(AVAILABLE RECORDS)

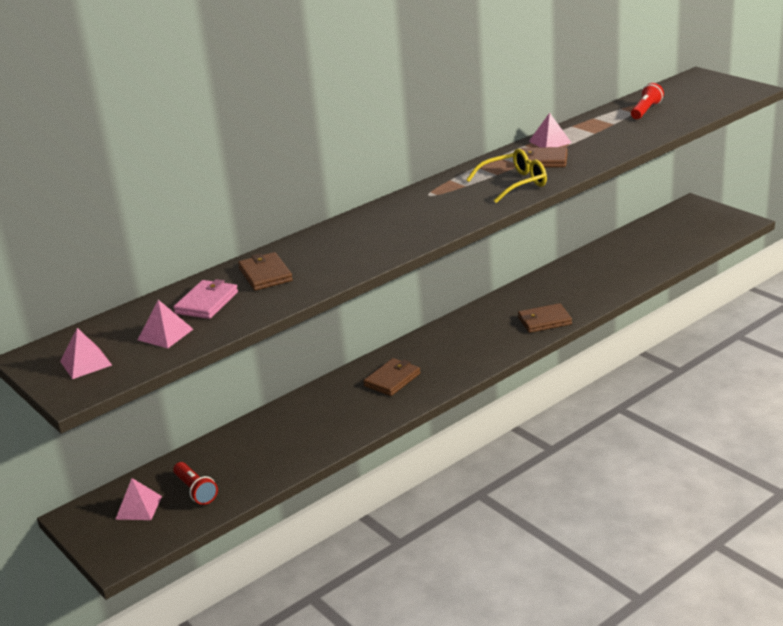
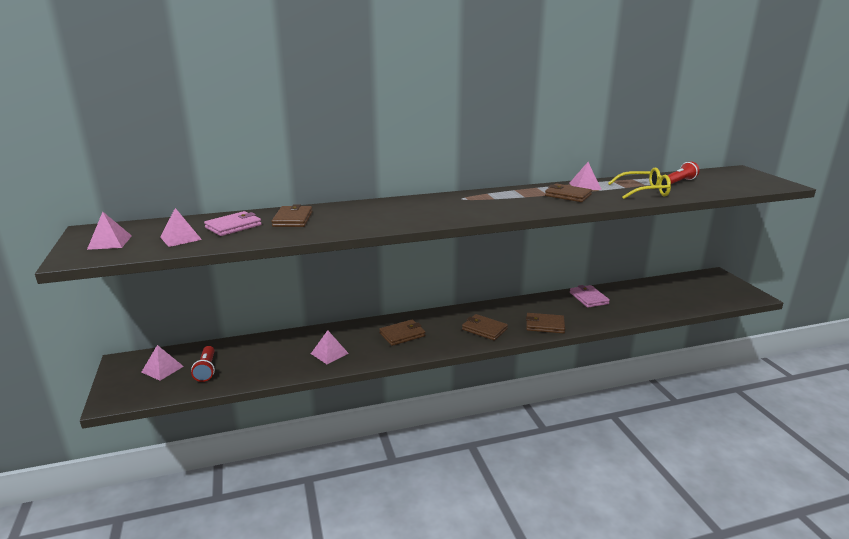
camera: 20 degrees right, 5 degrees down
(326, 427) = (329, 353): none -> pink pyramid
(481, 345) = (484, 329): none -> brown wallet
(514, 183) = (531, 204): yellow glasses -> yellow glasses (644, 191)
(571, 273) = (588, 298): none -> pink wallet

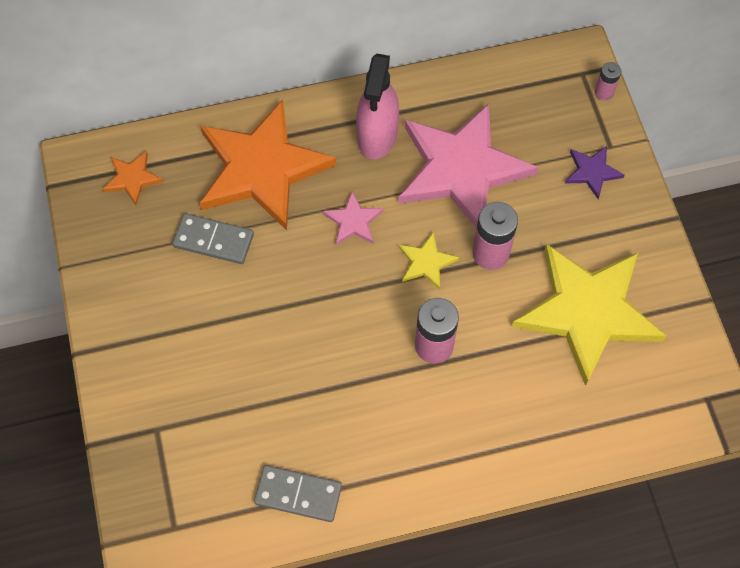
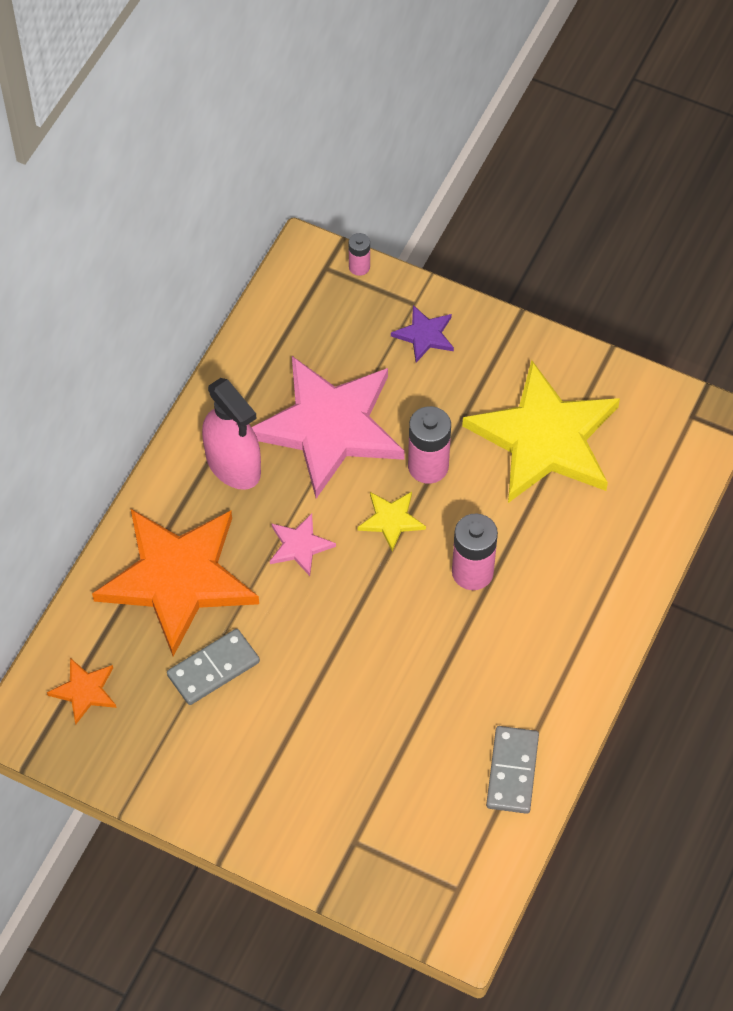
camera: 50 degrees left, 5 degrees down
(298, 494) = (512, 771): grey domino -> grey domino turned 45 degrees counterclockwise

(End AVAILABLE RECORDS)

ACTIVITY -
Say how many lines in the entries above contain the string "wallet", offering no other words.

SOLUTION FOR THIS PROBLEM -
2